**Work item:** Set it all down exactly, every record and every line.

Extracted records
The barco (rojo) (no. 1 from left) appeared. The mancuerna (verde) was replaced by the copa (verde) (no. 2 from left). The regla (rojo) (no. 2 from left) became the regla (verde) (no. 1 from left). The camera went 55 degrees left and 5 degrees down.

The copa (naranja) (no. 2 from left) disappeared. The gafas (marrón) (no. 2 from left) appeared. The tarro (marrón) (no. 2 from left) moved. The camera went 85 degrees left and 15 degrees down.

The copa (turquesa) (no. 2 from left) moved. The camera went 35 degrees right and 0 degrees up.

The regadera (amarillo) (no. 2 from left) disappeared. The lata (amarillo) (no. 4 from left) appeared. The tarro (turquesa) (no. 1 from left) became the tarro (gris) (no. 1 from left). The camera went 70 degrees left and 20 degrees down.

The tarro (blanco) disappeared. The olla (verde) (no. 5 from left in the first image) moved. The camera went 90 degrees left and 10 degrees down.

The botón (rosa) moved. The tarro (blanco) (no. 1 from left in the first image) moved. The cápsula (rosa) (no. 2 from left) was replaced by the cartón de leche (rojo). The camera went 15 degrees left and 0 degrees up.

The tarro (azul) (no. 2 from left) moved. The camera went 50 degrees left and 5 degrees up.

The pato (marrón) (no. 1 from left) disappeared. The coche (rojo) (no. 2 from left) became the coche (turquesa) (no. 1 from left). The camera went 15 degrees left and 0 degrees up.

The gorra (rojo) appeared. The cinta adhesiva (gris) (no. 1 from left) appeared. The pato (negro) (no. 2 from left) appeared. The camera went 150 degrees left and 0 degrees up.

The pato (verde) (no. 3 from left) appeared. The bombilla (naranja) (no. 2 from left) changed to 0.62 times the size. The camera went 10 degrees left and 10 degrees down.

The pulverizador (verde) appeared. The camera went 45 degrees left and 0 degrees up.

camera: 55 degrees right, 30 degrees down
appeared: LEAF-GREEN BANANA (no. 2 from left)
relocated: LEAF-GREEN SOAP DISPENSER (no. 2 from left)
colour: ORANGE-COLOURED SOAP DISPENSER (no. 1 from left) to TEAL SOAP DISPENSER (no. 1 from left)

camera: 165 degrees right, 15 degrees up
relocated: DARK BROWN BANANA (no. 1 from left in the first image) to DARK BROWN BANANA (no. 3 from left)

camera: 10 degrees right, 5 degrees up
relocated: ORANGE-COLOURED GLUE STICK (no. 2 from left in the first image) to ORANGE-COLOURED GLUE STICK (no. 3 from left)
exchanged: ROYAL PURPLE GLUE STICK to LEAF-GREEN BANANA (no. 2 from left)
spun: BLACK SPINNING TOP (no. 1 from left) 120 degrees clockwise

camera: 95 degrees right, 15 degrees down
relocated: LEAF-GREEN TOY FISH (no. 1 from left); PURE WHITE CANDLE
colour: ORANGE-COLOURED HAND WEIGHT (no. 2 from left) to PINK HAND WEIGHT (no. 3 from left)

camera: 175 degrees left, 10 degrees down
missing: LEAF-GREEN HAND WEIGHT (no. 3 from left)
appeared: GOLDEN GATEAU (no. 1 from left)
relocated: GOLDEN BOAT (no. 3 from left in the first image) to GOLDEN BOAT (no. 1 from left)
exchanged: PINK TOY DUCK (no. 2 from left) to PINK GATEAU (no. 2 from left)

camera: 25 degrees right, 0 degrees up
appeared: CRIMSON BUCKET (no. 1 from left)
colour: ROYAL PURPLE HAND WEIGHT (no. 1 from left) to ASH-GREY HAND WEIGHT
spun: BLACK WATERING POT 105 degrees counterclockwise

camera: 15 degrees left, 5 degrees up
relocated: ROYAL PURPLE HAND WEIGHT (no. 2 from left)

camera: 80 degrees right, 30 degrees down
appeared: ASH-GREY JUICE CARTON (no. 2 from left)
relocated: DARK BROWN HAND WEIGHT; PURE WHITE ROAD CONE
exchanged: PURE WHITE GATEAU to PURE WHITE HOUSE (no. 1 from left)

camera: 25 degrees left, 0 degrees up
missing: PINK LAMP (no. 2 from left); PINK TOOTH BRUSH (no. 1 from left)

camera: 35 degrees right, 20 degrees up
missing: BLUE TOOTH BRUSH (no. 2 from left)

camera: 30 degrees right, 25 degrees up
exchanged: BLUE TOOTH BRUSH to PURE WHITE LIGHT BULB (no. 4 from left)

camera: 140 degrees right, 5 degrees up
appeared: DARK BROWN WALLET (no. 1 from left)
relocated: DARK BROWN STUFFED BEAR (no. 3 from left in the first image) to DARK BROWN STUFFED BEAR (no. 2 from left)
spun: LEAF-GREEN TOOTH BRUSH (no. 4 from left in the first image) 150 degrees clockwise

**Solution to the problem:**
The barco (rojo) (no. 1 from left) appeared. The mancuerna (verde) was replaced by the copa (verde) (no. 2 from left). The regla (rojo) (no. 2 from left) became the regla (verde) (no. 1 from left). The camera went 55 degrees left and 5 degrees down.

The copa (naranja) (no. 2 from left) disappeared. The gafas (marrón) (no. 2 from left) appeared. The tarro (marrón) (no. 2 from left) moved. The camera went 85 degrees left and 15 degrees down.

The copa (turquesa) (no. 2 from left) moved. The camera went 35 degrees right and 0 degrees up.

The regadera (amarillo) (no. 2 from left) disappeared. The lata (amarillo) (no. 4 from left) appeared. The tarro (turquesa) (no. 1 from left) became the tarro (gris) (no. 1 from left). The camera went 70 degrees left and 20 degrees down.

The tarro (blanco) disappeared. The olla (verde) (no. 5 from left in the first image) moved. The camera went 90 degrees left and 10 degrees down.

The botón (rosa) moved. The tarro (blanco) (no. 1 from left in the first image) moved. The cápsula (rosa) (no. 2 from left) was replaced by the cartón de leche (rojo). The camera went 15 degrees left and 0 degrees up.

The tarro (azul) (no. 2 from left) moved. The camera went 50 degrees left and 5 degrees up.

The pato (marrón) (no. 1 from left) disappeared. The coche (rojo) (no. 2 from left) became the coche (turquesa) (no. 1 from left). The camera went 15 degrees left and 0 degrees up.

The gorra (rojo) appeared. The cinta adhesiva (gris) (no. 1 from left) appeared. The pato (negro) (no. 2 from left) appeared. The camera went 150 degrees left and 0 degrees up.

The pato (verde) (no. 3 from left) appeared. The bombilla (naranja) (no. 2 from left) changed to 0.62 times the size. The camera went 10 degrees left and 10 degrees down.

The pulverizador (verde) appeared. The camera went 45 degrees left and 0 degrees up.

camera: 55 degrees right, 30 degrees down
appeared: LEAF-GREEN BANANA (no. 2 from left)
relocated: LEAF-GREEN SOAP DISPENSER (no. 2 from left)
colour: ORANGE-COLOURED SOAP DISPENSER (no. 1 from left) to TEAL SOAP DISPENSER (no. 1 from left)

camera: 165 degrees right, 15 degrees up
relocated: DARK BROWN BANANA (no. 1 from left in the first image) to DARK BROWN BANANA (no. 3 from left)

camera: 10 degrees right, 5 degrees up
relocated: ORANGE-COLOURED GLUE STICK (no. 2 from left in the first image) to ORANGE-COLOURED GLUE STICK (no. 3 from left)
exchanged: ROYAL PURPLE GLUE STICK to LEAF-GREEN BANANA (no. 2 from left)
spun: BLACK SPINNING TOP (no. 1 from left) 120 degrees clockwise

camera: 95 degrees right, 15 degrees down
relocated: LEAF-GREEN TOY FISH (no. 1 from left); PURE WHITE CANDLE
colour: ORANGE-COLOURED HAND WEIGHT (no. 2 from left) to PINK HAND WEIGHT (no. 3 from left)

camera: 175 degrees left, 10 degrees down
missing: LEAF-GREEN HAND WEIGHT (no. 3 from left)
appeared: GOLDEN GATEAU (no. 1 from left)
relocated: GOLDEN BOAT (no. 3 from left in the first image) to GOLDEN BOAT (no. 1 from left)
exchanged: PINK TOY DUCK (no. 2 from left) to PINK GATEAU (no. 2 from left)

camera: 25 degrees right, 0 degrees up
appeared: CRIMSON BUCKET (no. 1 from left)
colour: ROYAL PURPLE HAND WEIGHT (no. 1 from left) to ASH-GREY HAND WEIGHT
spun: BLACK WATERING POT 105 degrees counterclockwise

camera: 15 degrees left, 5 degrees up
relocated: ROYAL PURPLE HAND WEIGHT (no. 2 from left)

camera: 80 degrees right, 30 degrees down
appeared: ASH-GREY JUICE CARTON (no. 2 from left)
relocated: DARK BROWN HAND WEIGHT; PURE WHITE ROAD CONE
exchanged: PURE WHITE GATEAU to PURE WHITE HOUSE (no. 1 from left)

camera: 25 degrees left, 0 degrees up
missing: PINK LAMP (no. 2 from left); PINK TOOTH BRUSH (no. 1 from left)

camera: 35 degrees right, 20 degrees up
missing: BLUE TOOTH BRUSH (no. 2 from left)

camera: 30 degrees right, 25 degrees up
exchanged: BLUE TOOTH BRUSH to PURE WHITE LIGHT BULB (no. 4 from left)

camera: 140 degrees right, 5 degrees up
appeared: DARK BROWN WALLET (no. 1 from left)
relocated: DARK BROWN STUFFED BEAR (no. 3 from left in the first image) to DARK BROWN STUFFED BEAR (no. 2 from left)
spun: LEAF-GREEN TOOTH BRUSH (no. 4 from left in the first image) 150 degrees clockwise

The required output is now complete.